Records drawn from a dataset
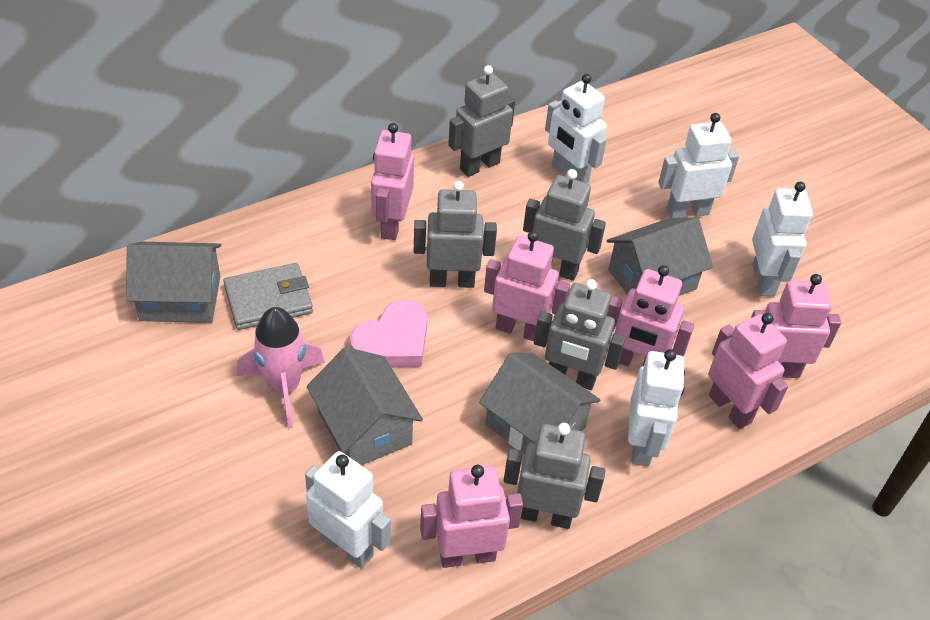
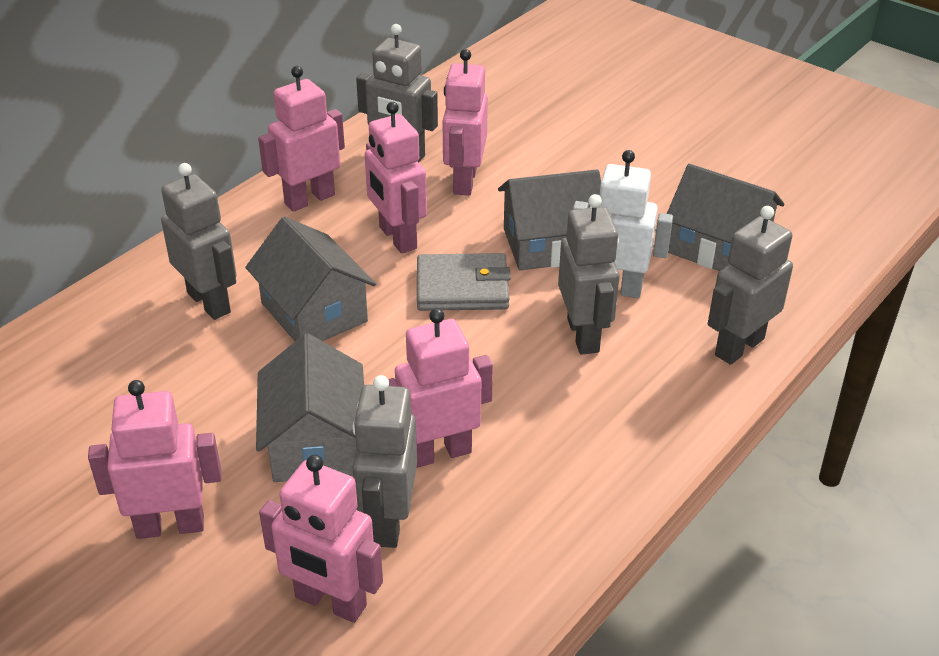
pink heart: 1 -> 0
pink rocket: 1 -> 0
white robot: 5 -> 1

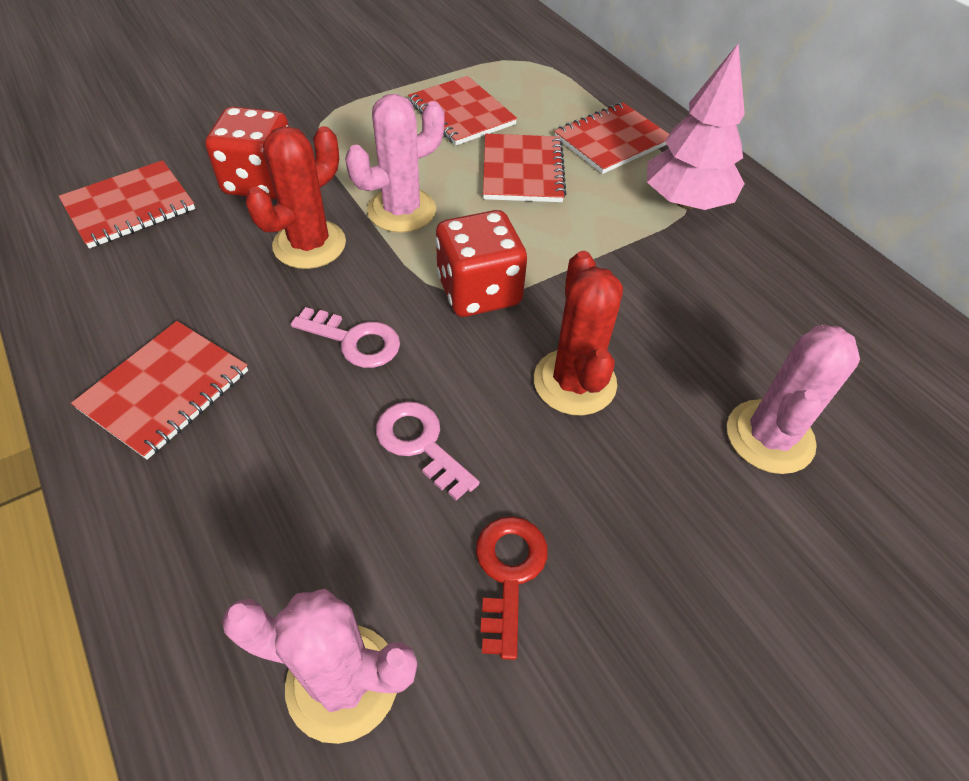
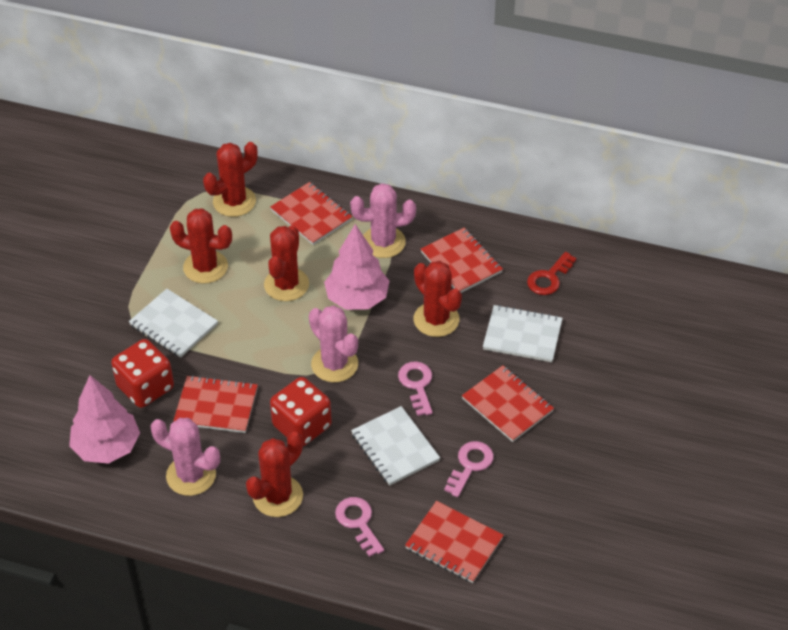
pink key: 2 -> 3
pink tree: 1 -> 2
red cactus: 2 -> 5
white notebook: 0 -> 3

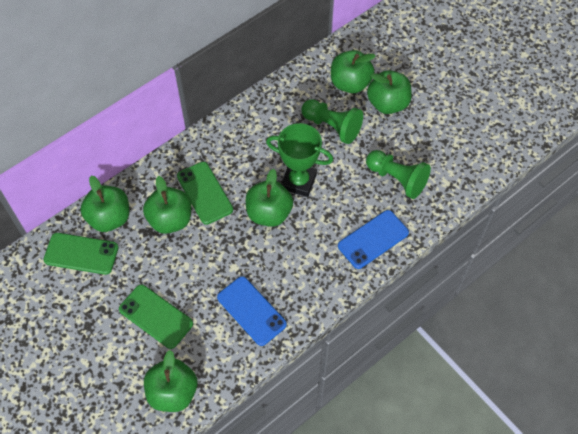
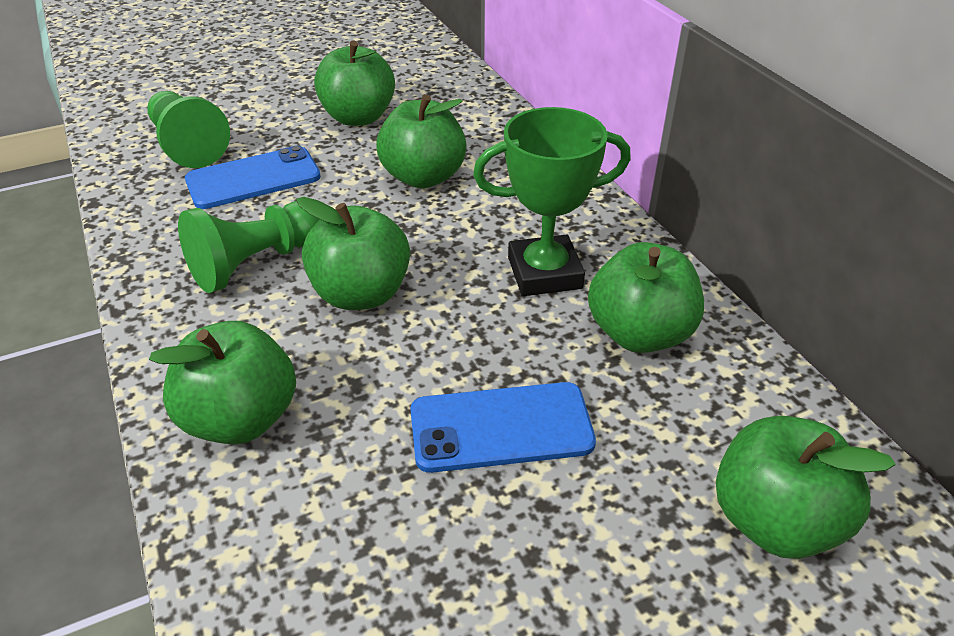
green phone: 3 -> 0

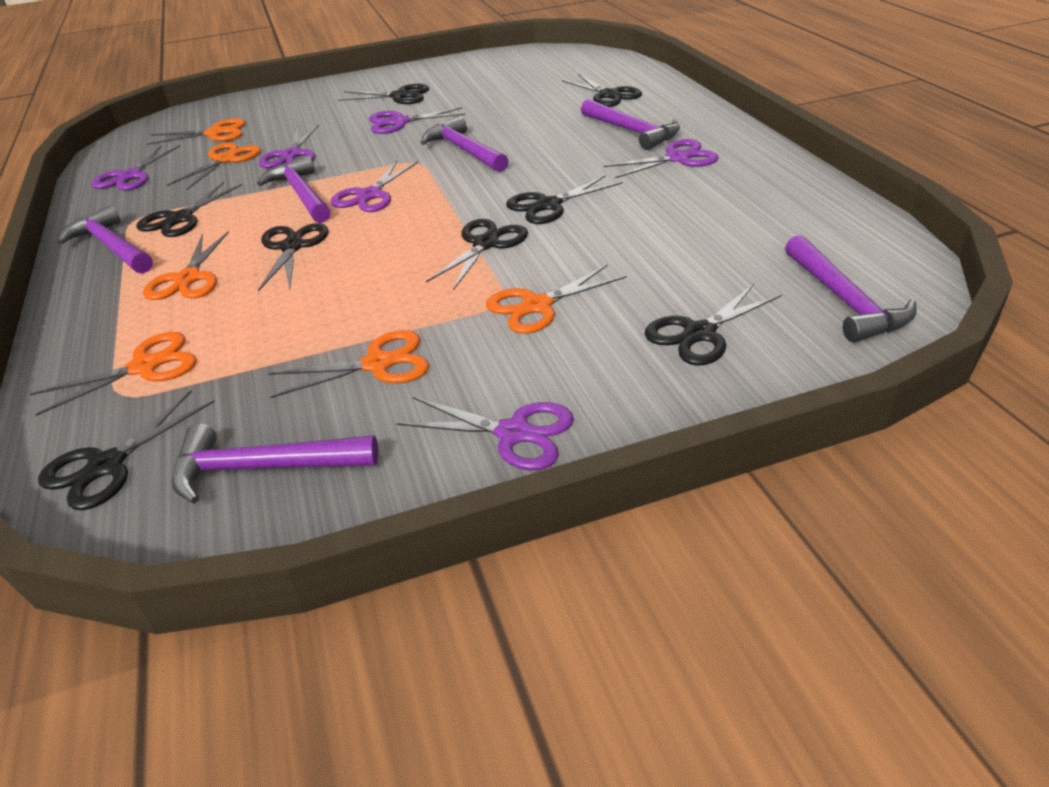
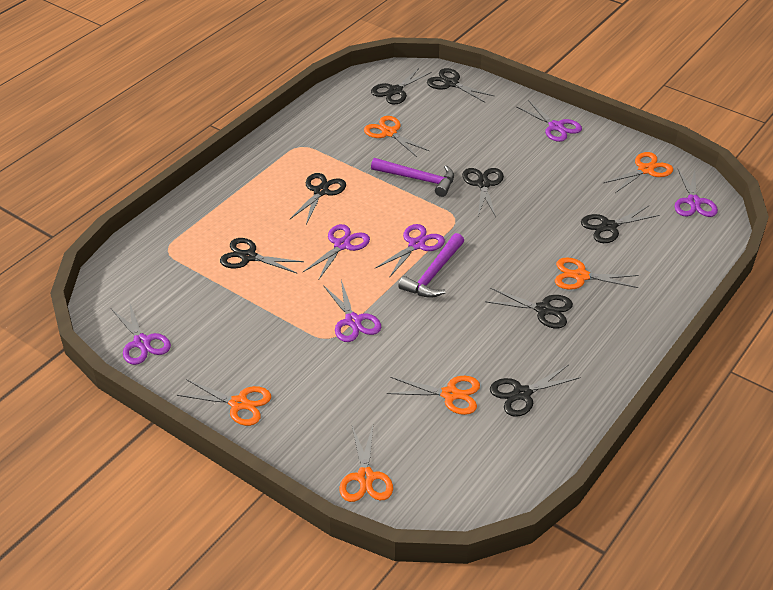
purple hammer: 6 -> 2

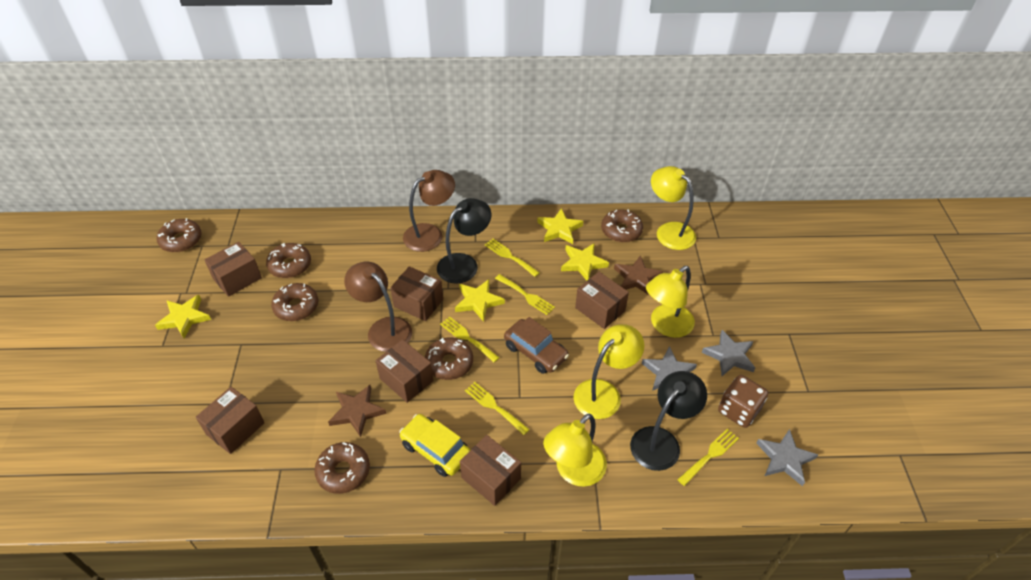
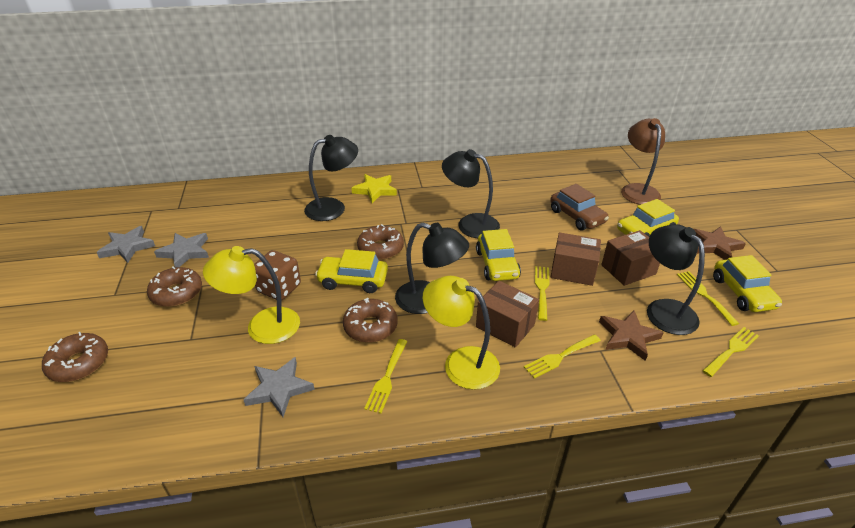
black lamp: 2 -> 4
brown box: 6 -> 3
brown donut: 6 -> 4
brown lamp: 2 -> 1
yellow car: 1 -> 4
yellow lamp: 4 -> 2
yellow star: 4 -> 1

Job ->
Pictures must be left out. Repeat exactly the lines from the one containing "purple hammer: 6 -> 2" through the final line of the data.

Result for this exercise ->
purple hammer: 6 -> 2

black lamp: 2 -> 4
brown box: 6 -> 3
brown donut: 6 -> 4
brown lamp: 2 -> 1
yellow car: 1 -> 4
yellow lamp: 4 -> 2
yellow star: 4 -> 1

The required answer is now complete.